- Supplied data
# # # # # # #

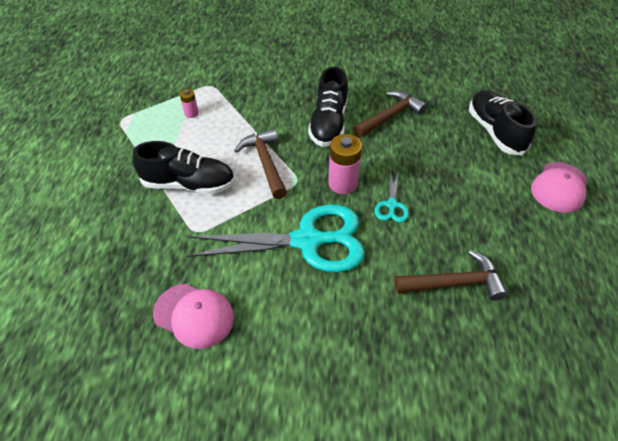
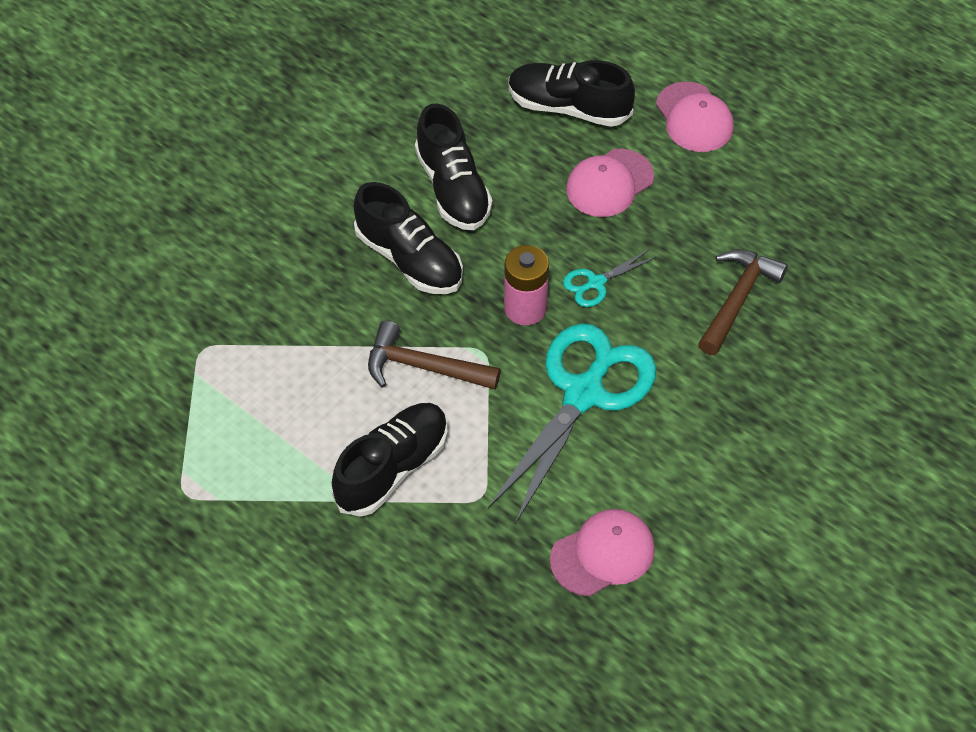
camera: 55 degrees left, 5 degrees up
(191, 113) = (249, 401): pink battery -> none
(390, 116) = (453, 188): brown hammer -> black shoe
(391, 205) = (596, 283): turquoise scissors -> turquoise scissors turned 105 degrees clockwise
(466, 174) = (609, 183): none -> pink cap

# # # # # # #

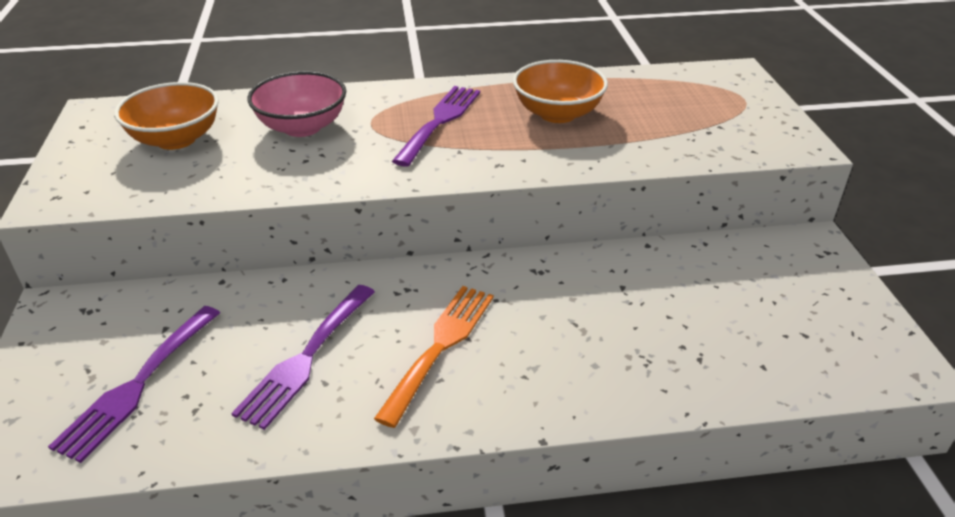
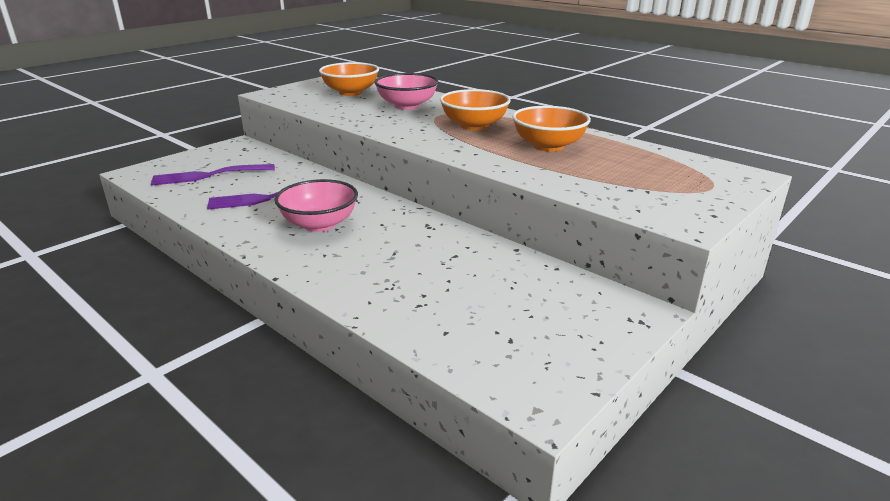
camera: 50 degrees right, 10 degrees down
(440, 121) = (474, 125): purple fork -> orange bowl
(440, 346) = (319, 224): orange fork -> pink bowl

# # # # # # #

Looking back over the data above, restate word for word the lines that begin at the line with "camera: 55 degrees left, 5 degrees up" and end at the line with "(466, 174) = (609, 183): none -> pink cap", inclusive.

- Output
camera: 55 degrees left, 5 degrees up
(191, 113) = (249, 401): pink battery -> none
(390, 116) = (453, 188): brown hammer -> black shoe
(391, 205) = (596, 283): turquoise scissors -> turquoise scissors turned 105 degrees clockwise
(466, 174) = (609, 183): none -> pink cap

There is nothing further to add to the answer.